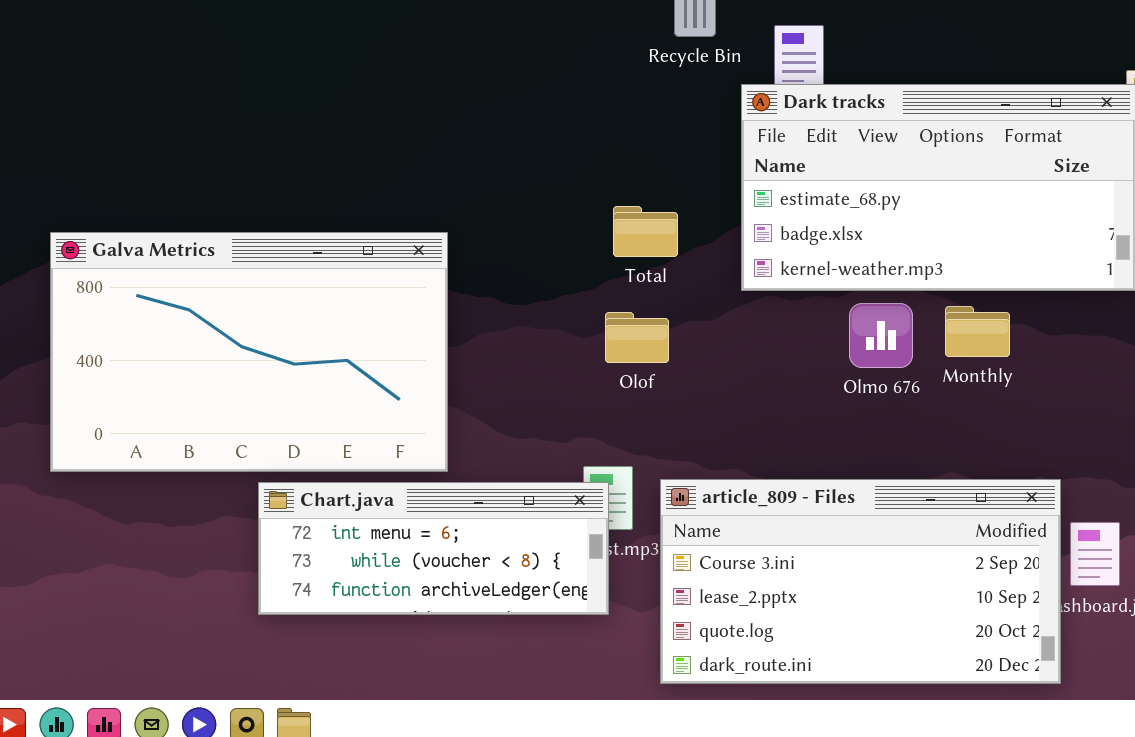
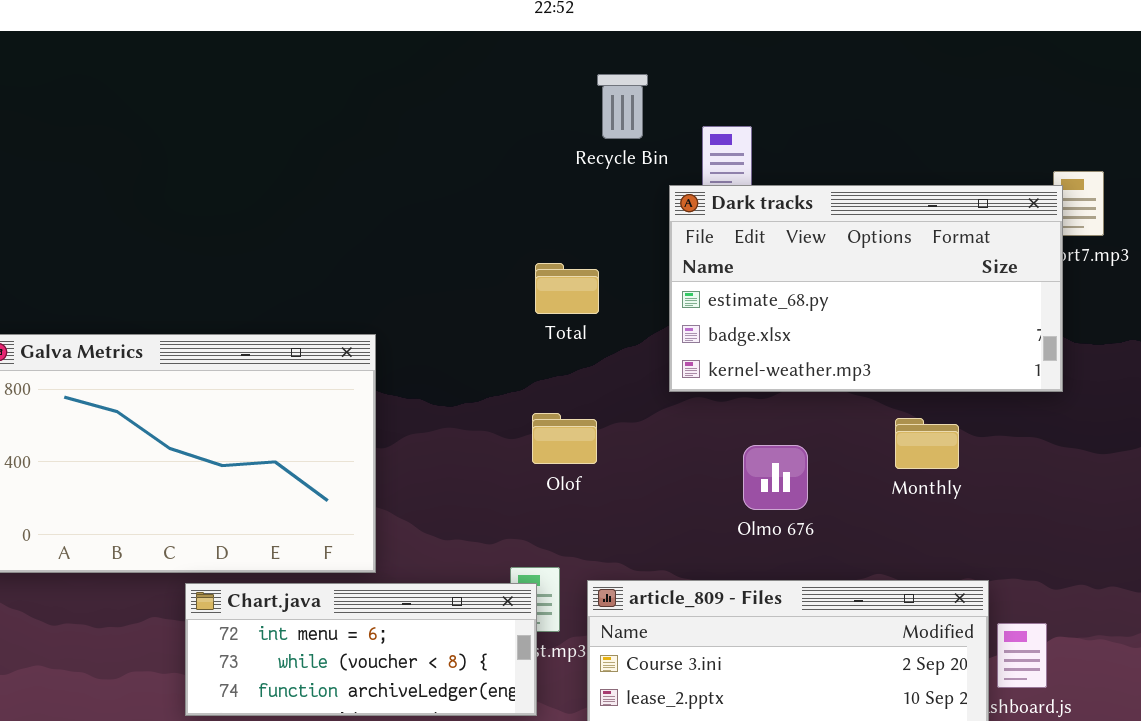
Total: [613,206,678,257] -> [535,263,599,314], moved
Olmo 676: [849,303,913,368] -> [743,445,808,510], moved
Monthly: [945,306,1010,357] -> [895,418,959,469], moved

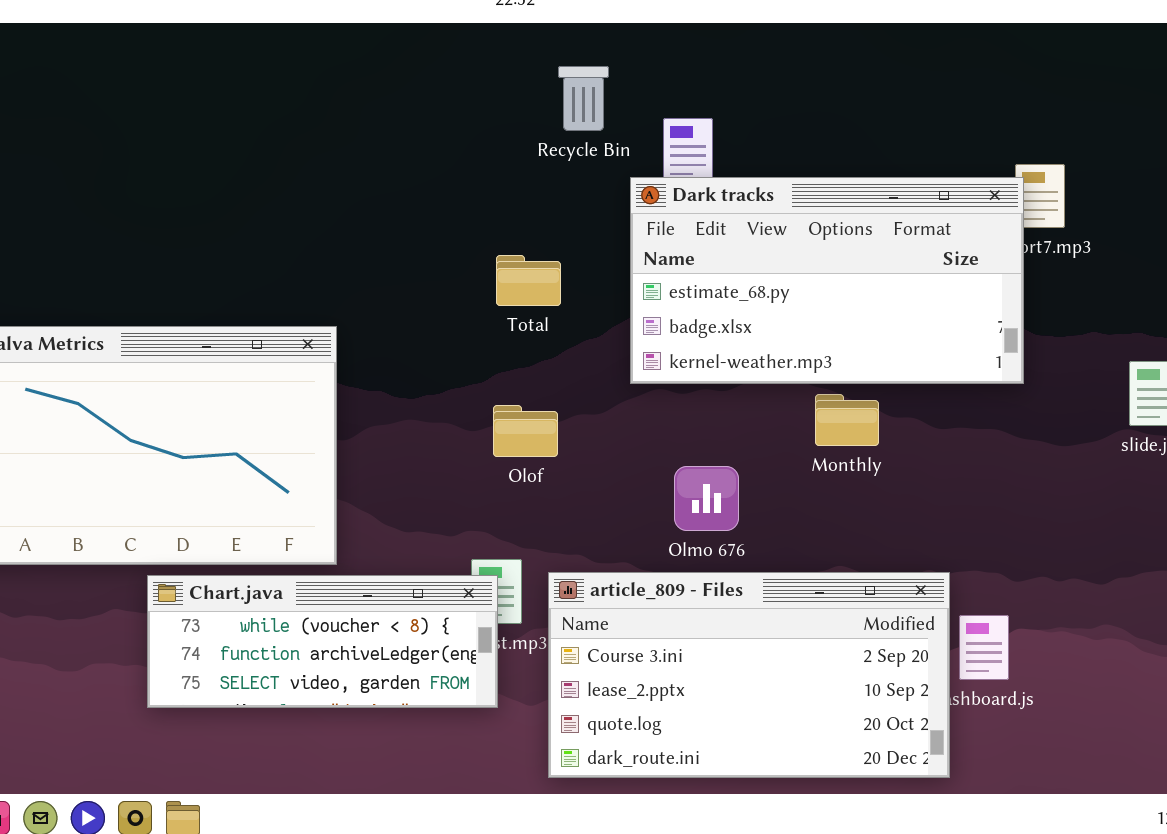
Monthly: [895,418,959,469] -> [815,394,879,446], moved
Olmo 676: [743,445,808,510] -> [674,466,739,531], moved
Chart.java: [185,583,537,716] -> [147,575,498,708], scrolled down 1 row

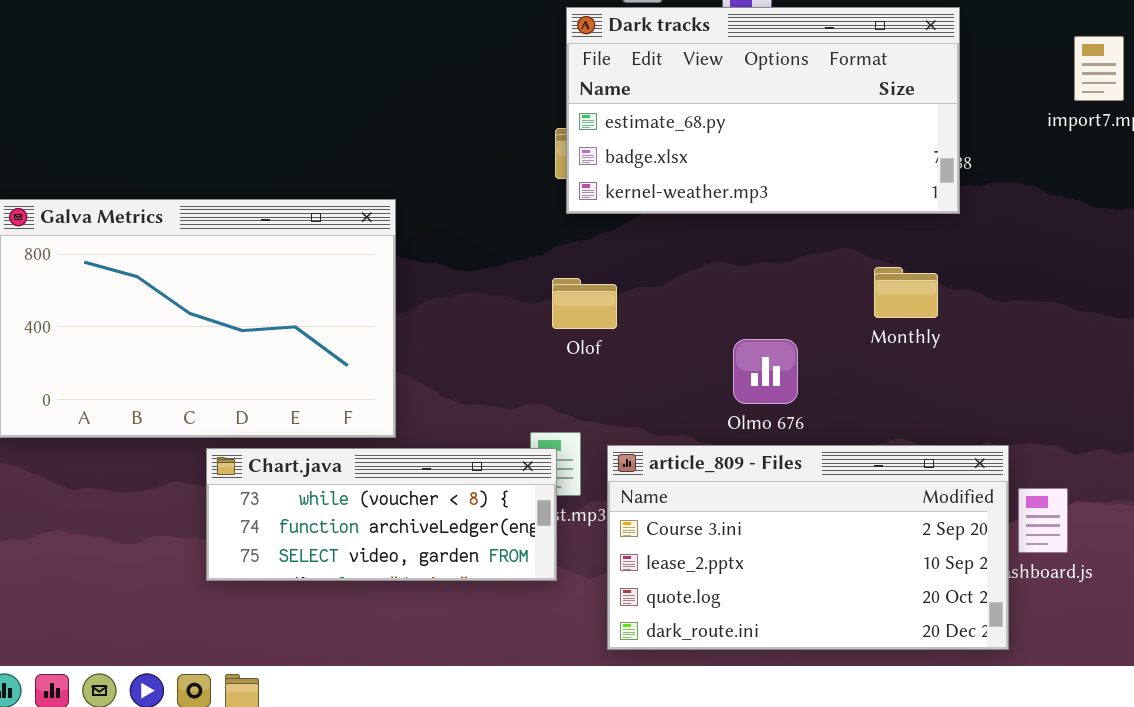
Dark tracks: [630,177,1024,384] -> [566,7,960,214], moved

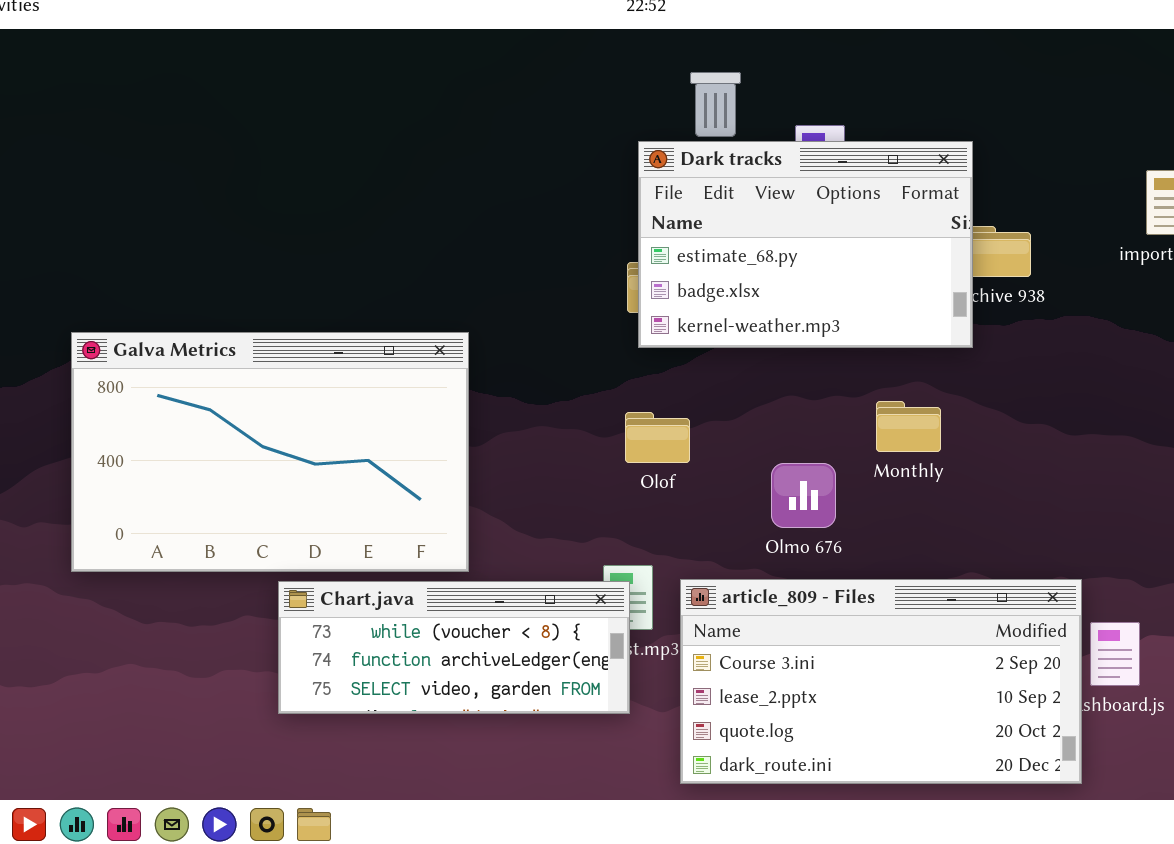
Dark tracks: [566,7,960,214] -> [638,141,973,348], resized
Monthly: [874,267,938,318] -> [876,401,941,452], moved
Olmo 676: [733,339,798,404] -> [771,463,836,528], moved

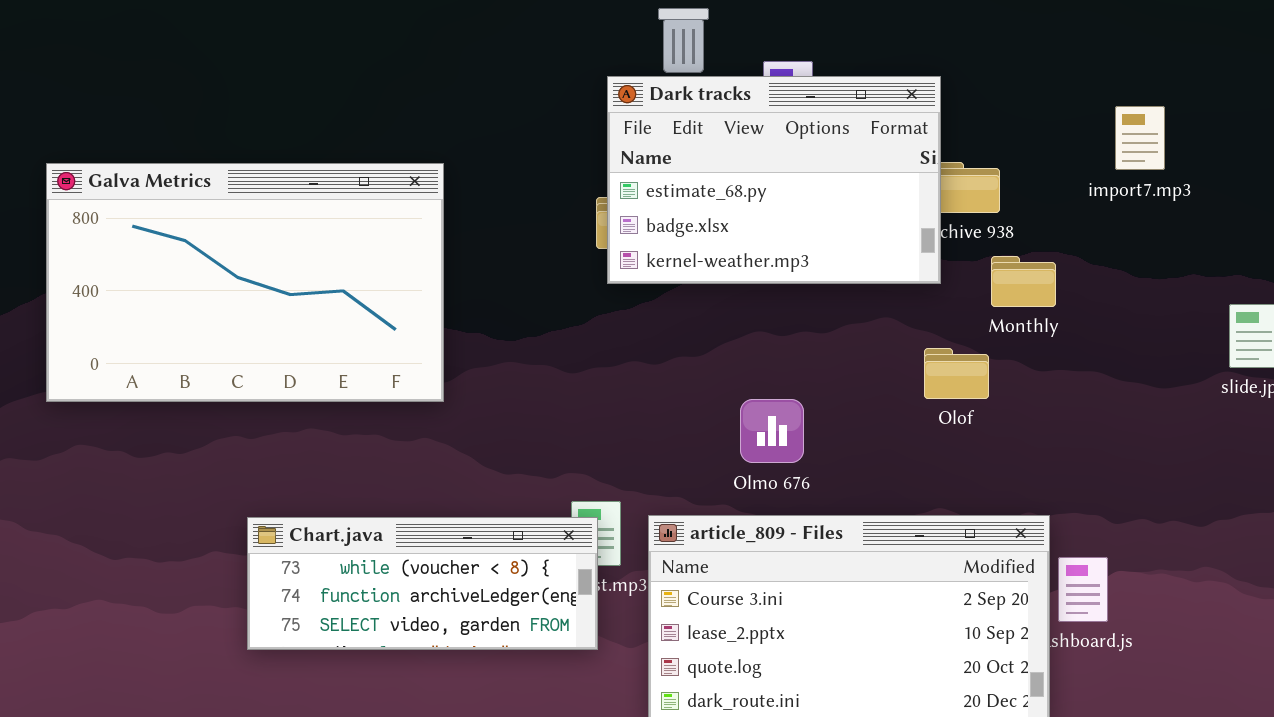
Galva Metrics: [71,332,469,572] -> [46,163,444,402], moved
Monthly: [876,401,941,452] -> [991,256,1056,307], moved
Olof: [625,412,690,463] -> [924,348,989,399], moved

************

**WORK ORDER**
If a line in the entries above has the word "moved", copy it.

**WRITTEN ANSWER**
Total: [613,206,678,257] -> [535,263,599,314], moved
Olmo 676: [849,303,913,368] -> [743,445,808,510], moved
Monthly: [945,306,1010,357] -> [895,418,959,469], moved
Monthly: [895,418,959,469] -> [815,394,879,446], moved
Olmo 676: [743,445,808,510] -> [674,466,739,531], moved
Dark tracks: [630,177,1024,384] -> [566,7,960,214], moved
Monthly: [874,267,938,318] -> [876,401,941,452], moved
Olmo 676: [733,339,798,404] -> [771,463,836,528], moved
Galva Metrics: [71,332,469,572] -> [46,163,444,402], moved
Monthly: [876,401,941,452] -> [991,256,1056,307], moved
Olof: [625,412,690,463] -> [924,348,989,399], moved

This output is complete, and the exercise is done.